_WORK TASK_: Retype the listing exactly, minus its pictures.

_PROVIDED MATERIAL_:
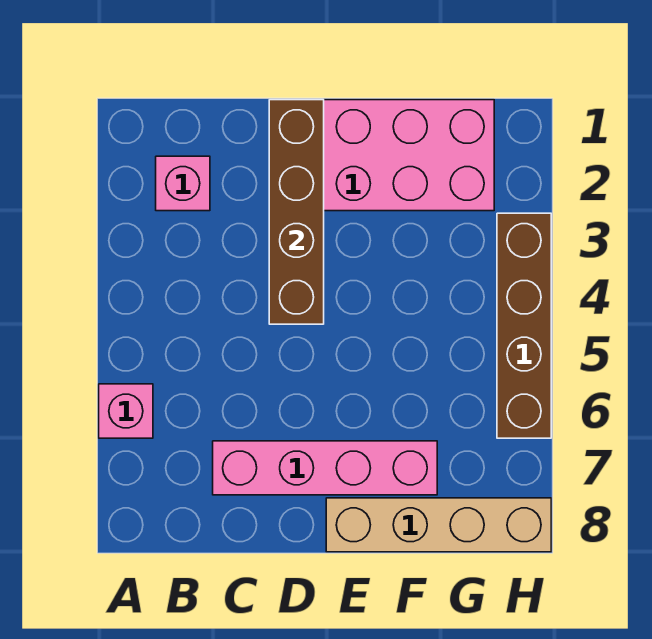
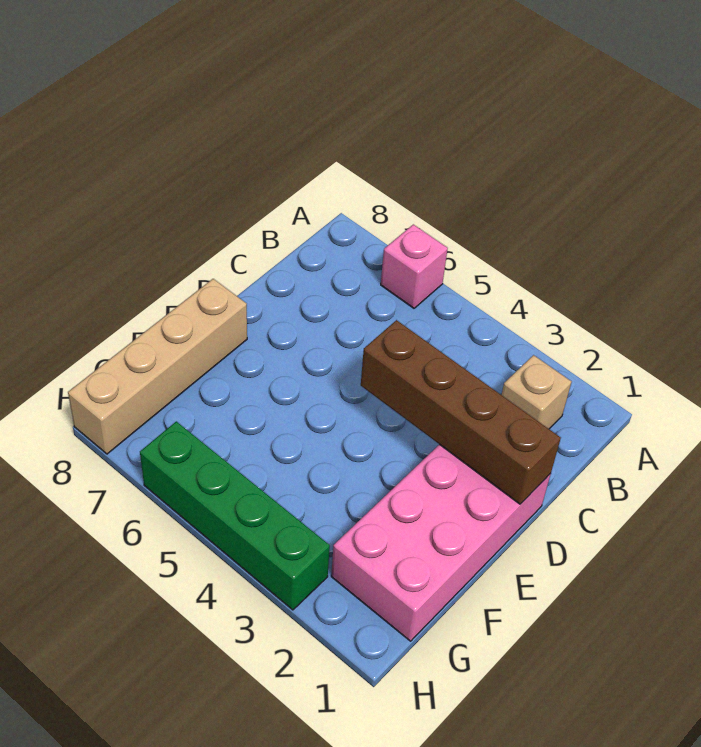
pink brick B2 level 1 -> tan brick B2 level 1
pink brick C7:F7 level 1 -> none
brown brick H3:H6 level 1 -> green brick H3:H6 level 1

_SOLUTION TO THIS EXERCISE_:
pink brick B2 level 1 -> tan brick B2 level 1
pink brick C7:F7 level 1 -> none
brown brick H3:H6 level 1 -> green brick H3:H6 level 1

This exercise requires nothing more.